◆ Data shown ◆
=== Begin Enclosure ===

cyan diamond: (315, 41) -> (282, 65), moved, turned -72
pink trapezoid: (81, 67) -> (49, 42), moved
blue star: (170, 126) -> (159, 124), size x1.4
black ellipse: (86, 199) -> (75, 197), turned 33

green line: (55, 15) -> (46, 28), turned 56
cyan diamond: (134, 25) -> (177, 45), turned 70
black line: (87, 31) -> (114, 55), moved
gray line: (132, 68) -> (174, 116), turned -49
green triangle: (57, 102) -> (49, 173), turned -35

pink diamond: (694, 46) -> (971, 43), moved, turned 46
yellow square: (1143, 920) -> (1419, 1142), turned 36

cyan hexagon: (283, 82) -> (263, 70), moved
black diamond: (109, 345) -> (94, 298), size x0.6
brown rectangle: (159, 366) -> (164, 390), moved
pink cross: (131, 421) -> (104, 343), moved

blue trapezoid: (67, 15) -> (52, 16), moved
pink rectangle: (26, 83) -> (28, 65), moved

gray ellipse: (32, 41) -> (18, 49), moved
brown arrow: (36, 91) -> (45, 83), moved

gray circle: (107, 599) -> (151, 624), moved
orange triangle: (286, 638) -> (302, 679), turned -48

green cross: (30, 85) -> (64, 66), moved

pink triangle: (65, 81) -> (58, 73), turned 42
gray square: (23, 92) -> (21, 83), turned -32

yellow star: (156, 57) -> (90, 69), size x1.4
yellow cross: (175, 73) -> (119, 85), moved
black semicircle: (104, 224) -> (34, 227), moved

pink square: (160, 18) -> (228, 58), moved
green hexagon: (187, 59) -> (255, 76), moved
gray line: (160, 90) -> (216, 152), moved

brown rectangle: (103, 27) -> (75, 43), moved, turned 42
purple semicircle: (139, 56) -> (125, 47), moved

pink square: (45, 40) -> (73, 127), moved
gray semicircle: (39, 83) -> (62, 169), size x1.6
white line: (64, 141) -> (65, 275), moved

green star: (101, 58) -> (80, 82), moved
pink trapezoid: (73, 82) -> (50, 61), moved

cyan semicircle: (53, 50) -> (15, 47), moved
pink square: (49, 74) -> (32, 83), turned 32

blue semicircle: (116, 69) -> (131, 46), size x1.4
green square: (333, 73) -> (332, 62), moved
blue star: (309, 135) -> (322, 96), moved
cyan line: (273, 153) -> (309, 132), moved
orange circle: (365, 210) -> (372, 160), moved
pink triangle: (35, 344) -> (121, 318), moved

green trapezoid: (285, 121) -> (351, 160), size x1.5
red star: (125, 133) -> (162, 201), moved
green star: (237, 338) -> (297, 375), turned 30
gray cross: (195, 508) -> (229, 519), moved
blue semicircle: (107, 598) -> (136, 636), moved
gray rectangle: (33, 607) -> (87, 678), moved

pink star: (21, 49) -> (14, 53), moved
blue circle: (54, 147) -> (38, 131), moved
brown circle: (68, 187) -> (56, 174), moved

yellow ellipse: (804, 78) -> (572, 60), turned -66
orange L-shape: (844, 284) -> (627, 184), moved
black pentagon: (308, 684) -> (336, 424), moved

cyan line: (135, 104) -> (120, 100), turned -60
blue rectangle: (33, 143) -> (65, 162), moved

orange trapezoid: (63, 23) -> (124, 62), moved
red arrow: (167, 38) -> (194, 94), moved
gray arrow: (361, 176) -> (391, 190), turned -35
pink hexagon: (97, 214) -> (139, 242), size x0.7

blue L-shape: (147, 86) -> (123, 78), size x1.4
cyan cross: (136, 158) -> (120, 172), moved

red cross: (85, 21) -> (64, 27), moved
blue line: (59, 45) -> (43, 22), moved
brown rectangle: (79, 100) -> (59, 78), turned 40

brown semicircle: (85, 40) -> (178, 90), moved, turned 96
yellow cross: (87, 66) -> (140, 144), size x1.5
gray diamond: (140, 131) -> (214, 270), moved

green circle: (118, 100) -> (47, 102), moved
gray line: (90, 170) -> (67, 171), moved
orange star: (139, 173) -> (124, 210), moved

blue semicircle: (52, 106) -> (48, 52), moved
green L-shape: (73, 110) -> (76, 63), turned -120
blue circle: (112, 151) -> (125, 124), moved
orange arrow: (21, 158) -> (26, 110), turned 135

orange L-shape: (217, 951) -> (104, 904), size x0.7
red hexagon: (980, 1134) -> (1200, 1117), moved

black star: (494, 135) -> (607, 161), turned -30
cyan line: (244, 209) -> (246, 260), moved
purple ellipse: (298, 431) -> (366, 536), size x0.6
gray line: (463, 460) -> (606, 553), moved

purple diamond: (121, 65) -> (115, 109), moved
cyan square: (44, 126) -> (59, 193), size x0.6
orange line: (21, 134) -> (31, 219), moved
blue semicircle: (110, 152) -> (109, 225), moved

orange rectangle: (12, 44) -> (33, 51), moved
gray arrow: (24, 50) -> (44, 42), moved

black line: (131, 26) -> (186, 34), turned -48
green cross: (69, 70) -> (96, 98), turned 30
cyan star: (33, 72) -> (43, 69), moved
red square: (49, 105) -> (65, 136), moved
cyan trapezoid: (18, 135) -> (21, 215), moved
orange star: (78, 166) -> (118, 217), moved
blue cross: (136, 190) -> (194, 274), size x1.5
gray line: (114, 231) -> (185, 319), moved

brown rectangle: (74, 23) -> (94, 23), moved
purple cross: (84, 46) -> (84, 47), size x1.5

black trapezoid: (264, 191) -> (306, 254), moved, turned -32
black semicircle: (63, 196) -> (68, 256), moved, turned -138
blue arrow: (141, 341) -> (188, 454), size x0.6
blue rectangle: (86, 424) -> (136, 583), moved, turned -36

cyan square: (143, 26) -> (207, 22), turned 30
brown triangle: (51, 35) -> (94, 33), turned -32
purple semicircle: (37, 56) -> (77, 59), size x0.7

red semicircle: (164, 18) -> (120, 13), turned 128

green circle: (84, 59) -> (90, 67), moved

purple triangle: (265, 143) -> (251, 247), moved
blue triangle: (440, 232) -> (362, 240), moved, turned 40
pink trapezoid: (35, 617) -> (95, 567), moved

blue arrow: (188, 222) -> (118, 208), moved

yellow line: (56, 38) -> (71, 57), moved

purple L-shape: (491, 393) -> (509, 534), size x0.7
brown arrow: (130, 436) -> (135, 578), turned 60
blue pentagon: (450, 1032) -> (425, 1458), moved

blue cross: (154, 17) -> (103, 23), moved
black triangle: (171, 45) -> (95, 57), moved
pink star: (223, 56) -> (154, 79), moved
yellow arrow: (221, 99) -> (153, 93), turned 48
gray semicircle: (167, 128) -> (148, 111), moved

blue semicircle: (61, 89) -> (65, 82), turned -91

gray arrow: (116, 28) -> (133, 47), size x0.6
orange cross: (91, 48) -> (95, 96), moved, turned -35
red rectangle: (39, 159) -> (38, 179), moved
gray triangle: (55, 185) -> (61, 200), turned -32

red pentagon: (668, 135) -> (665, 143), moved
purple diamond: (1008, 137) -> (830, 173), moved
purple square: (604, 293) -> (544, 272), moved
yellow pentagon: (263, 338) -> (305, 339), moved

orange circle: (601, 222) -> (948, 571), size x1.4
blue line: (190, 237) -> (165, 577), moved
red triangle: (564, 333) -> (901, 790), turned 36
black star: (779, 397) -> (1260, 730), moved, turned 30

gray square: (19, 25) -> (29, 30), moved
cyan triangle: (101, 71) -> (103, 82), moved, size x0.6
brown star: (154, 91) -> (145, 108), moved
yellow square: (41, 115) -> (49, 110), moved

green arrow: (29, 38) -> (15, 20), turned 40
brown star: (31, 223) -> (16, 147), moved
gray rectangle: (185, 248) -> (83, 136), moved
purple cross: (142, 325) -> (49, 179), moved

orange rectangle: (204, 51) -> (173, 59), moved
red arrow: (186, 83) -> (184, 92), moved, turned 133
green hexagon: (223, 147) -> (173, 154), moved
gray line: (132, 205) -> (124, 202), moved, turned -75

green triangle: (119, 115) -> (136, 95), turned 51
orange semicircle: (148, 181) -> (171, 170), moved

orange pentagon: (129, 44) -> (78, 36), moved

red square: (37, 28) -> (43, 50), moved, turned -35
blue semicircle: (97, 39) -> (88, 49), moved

=== End Enclosure ===

◆ Prompt ◆
Copy out only the lines of the records above from the one with "gray line: (160, 90) -> (216, 152), moved" through the one with "pink square: (49, 74) -> (32, 83), turned 32", exactly as they stand, both included.

◆ Written solution ◆
gray line: (160, 90) -> (216, 152), moved

brown rectangle: (103, 27) -> (75, 43), moved, turned 42
purple semicircle: (139, 56) -> (125, 47), moved

pink square: (45, 40) -> (73, 127), moved
gray semicircle: (39, 83) -> (62, 169), size x1.6
white line: (64, 141) -> (65, 275), moved

green star: (101, 58) -> (80, 82), moved
pink trapezoid: (73, 82) -> (50, 61), moved

cyan semicircle: (53, 50) -> (15, 47), moved
pink square: (49, 74) -> (32, 83), turned 32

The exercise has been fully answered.